[What to do] Look through the records below for the line with "U3 pin SW: none -> W7" and the line with "C101: none -> 1.5uF (plus VDD, minus GND)", then return those lines and all lines between, exactly.

[Edit tracking data]
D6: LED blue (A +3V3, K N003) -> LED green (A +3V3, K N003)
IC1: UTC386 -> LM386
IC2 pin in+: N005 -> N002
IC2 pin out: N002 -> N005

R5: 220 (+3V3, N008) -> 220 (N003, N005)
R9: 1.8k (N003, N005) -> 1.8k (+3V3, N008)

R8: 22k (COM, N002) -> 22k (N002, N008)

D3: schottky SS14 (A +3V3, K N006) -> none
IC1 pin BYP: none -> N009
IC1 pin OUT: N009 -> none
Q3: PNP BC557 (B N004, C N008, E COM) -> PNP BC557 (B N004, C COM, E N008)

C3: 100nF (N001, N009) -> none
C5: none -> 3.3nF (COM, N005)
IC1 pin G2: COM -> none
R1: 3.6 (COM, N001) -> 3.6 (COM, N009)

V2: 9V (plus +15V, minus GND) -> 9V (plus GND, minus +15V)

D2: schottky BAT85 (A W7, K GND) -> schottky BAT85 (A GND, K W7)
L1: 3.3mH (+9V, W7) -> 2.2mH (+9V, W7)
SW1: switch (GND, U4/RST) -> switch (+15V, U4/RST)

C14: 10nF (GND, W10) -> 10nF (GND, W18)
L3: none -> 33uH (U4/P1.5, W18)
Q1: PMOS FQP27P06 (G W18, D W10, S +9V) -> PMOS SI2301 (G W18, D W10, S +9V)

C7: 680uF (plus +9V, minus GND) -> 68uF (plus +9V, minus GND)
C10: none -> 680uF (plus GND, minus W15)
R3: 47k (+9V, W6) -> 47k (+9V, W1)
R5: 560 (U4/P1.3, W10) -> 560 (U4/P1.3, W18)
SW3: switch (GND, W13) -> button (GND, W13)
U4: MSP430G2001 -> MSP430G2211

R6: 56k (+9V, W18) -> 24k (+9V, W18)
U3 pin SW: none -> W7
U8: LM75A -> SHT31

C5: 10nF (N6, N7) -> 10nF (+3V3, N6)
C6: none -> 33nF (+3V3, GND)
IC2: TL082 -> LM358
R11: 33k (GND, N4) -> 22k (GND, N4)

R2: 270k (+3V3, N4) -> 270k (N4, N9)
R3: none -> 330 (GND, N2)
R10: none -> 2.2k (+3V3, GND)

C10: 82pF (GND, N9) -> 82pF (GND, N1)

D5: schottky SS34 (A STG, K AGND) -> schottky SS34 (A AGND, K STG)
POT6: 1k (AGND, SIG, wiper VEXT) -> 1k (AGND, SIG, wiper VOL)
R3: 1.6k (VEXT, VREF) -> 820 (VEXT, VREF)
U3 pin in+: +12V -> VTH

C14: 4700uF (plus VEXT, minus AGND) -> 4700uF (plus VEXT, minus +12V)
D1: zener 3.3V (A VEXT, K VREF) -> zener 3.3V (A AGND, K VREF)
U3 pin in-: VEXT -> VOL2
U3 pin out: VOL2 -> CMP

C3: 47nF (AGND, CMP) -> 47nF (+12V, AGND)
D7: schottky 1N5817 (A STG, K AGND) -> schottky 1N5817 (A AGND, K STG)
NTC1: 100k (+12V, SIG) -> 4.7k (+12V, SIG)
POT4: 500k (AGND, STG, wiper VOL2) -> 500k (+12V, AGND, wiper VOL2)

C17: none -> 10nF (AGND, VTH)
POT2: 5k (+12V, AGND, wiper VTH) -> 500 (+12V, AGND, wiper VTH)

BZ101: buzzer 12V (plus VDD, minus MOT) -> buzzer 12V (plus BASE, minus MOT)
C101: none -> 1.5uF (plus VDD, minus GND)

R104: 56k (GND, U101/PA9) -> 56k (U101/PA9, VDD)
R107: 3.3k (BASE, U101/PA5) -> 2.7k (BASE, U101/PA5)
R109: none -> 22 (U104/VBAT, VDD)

[Written solution]
U3 pin SW: none -> W7
U8: LM75A -> SHT31

C5: 10nF (N6, N7) -> 10nF (+3V3, N6)
C6: none -> 33nF (+3V3, GND)
IC2: TL082 -> LM358
R11: 33k (GND, N4) -> 22k (GND, N4)

R2: 270k (+3V3, N4) -> 270k (N4, N9)
R3: none -> 330 (GND, N2)
R10: none -> 2.2k (+3V3, GND)

C10: 82pF (GND, N9) -> 82pF (GND, N1)

D5: schottky SS34 (A STG, K AGND) -> schottky SS34 (A AGND, K STG)
POT6: 1k (AGND, SIG, wiper VEXT) -> 1k (AGND, SIG, wiper VOL)
R3: 1.6k (VEXT, VREF) -> 820 (VEXT, VREF)
U3 pin in+: +12V -> VTH

C14: 4700uF (plus VEXT, minus AGND) -> 4700uF (plus VEXT, minus +12V)
D1: zener 3.3V (A VEXT, K VREF) -> zener 3.3V (A AGND, K VREF)
U3 pin in-: VEXT -> VOL2
U3 pin out: VOL2 -> CMP

C3: 47nF (AGND, CMP) -> 47nF (+12V, AGND)
D7: schottky 1N5817 (A STG, K AGND) -> schottky 1N5817 (A AGND, K STG)
NTC1: 100k (+12V, SIG) -> 4.7k (+12V, SIG)
POT4: 500k (AGND, STG, wiper VOL2) -> 500k (+12V, AGND, wiper VOL2)

C17: none -> 10nF (AGND, VTH)
POT2: 5k (+12V, AGND, wiper VTH) -> 500 (+12V, AGND, wiper VTH)

BZ101: buzzer 12V (plus VDD, minus MOT) -> buzzer 12V (plus BASE, minus MOT)
C101: none -> 1.5uF (plus VDD, minus GND)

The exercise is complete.